• [Task item]:
What you give must be the lines from the one containing "yellow cheese: 7 -> 3" through the last line of the listing below, exactly, with nothing else and no pictures.

──────── Data to examine ────────

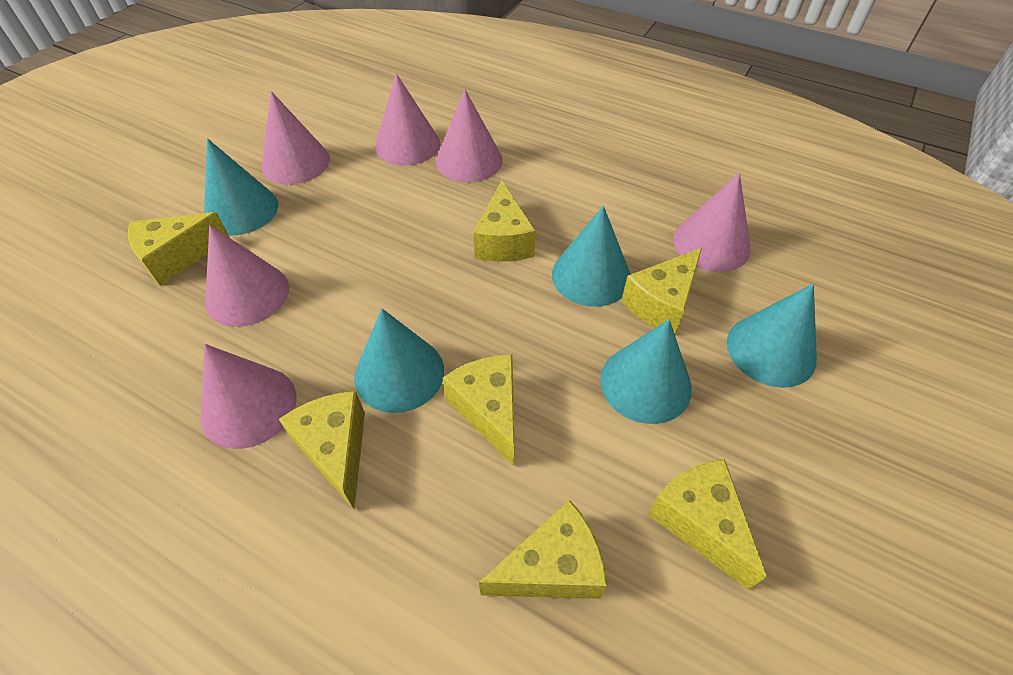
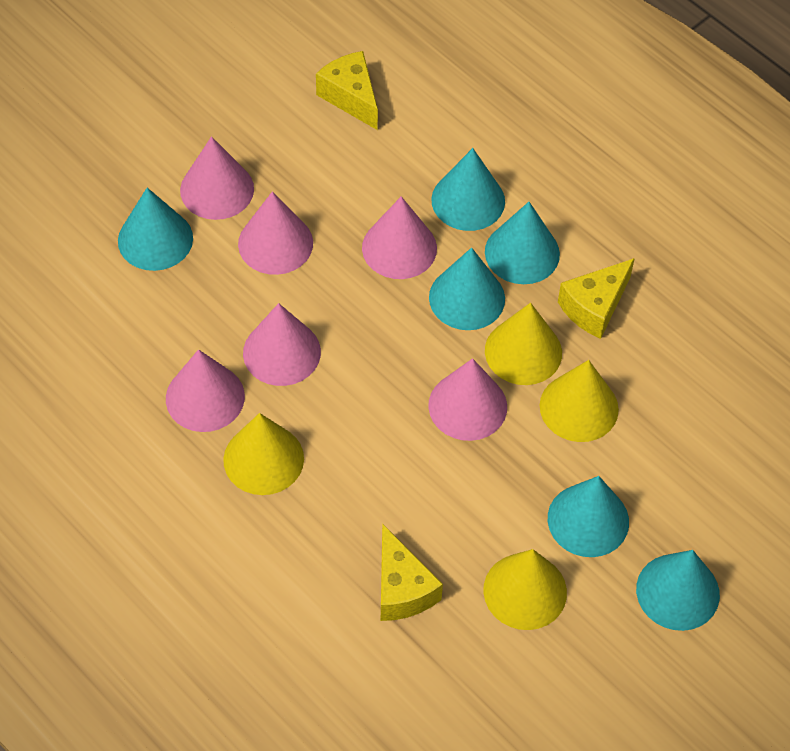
turquoise cone: 5 -> 6
yellow cheese: 7 -> 3
yellow cone: 0 -> 4

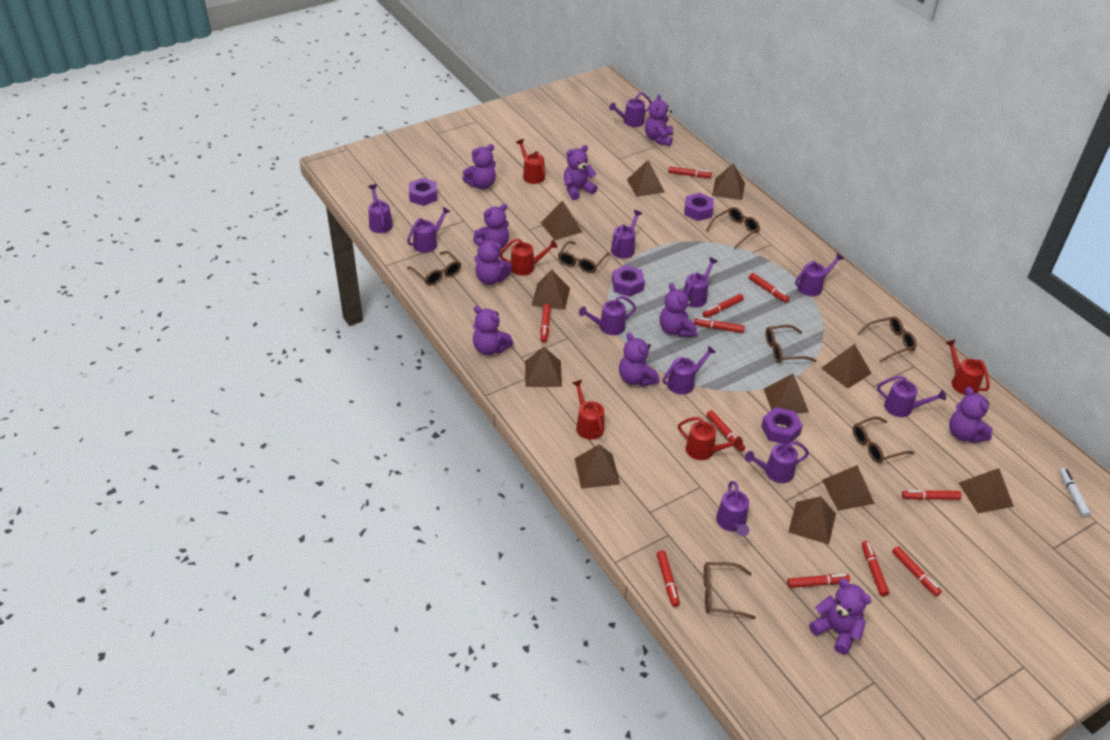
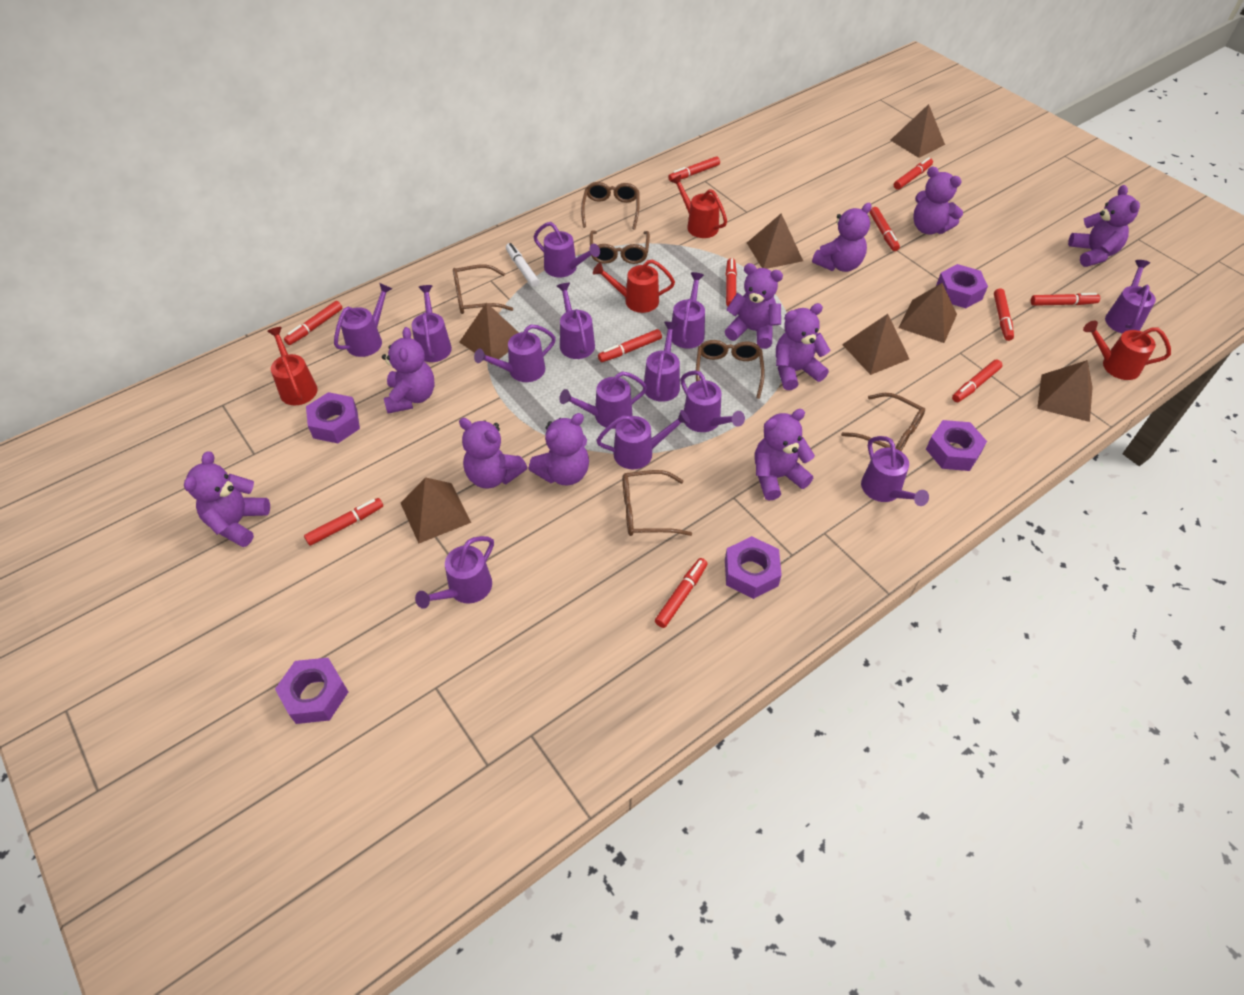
brown glasses: 7 -> 6
brown pyramid: 11 -> 7
purple nut: 4 -> 5
purple watering can: 11 -> 13
red watering can: 5 -> 4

────────

• [Task result]:
yellow cheese: 7 -> 3
yellow cone: 0 -> 4

brown glasses: 7 -> 6
brown pyramid: 11 -> 7
purple nut: 4 -> 5
purple watering can: 11 -> 13
red watering can: 5 -> 4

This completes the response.